- Requirement: The answer should be an exact repeat of the stretch of material below from the line containing "Someone rotated the camion/turquoise" through the line containing "Someone put down the haltère/violet".

*** Opening of Dataset records ***

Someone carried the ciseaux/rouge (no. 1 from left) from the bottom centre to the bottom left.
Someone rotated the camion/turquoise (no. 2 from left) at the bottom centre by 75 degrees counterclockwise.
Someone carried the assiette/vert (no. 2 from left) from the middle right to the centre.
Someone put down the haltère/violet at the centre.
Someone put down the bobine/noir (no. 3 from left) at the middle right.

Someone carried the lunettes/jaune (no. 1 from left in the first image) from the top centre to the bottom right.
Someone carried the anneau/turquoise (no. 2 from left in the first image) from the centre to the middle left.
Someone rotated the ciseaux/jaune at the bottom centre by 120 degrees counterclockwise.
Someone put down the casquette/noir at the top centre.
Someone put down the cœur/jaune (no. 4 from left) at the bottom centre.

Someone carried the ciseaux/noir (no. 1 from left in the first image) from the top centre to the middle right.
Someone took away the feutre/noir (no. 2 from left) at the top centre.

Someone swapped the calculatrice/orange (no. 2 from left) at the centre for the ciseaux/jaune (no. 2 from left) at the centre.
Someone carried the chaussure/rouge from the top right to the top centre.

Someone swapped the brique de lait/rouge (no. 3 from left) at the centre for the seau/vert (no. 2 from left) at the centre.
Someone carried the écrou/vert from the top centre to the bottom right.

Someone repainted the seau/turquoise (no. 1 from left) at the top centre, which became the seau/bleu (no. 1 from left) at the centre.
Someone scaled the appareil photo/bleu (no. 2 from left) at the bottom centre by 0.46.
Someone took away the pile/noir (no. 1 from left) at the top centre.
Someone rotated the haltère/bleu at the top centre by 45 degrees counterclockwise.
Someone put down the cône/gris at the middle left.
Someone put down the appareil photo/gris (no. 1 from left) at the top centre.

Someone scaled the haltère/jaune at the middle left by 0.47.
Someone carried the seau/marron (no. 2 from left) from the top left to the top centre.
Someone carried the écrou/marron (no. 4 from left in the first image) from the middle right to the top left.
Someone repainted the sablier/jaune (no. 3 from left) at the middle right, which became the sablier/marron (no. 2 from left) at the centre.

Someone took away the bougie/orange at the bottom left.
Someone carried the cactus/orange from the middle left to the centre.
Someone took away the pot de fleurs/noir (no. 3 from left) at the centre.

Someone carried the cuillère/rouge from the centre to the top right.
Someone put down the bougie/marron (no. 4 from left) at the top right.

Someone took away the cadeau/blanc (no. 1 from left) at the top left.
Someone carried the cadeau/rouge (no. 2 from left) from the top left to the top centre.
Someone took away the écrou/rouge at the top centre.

*** Close of Dataset records ***

- Output below:
Someone rotated the camion/turquoise (no. 2 from left) at the bottom centre by 75 degrees counterclockwise.
Someone carried the assiette/vert (no. 2 from left) from the middle right to the centre.
Someone put down the haltère/violet at the centre.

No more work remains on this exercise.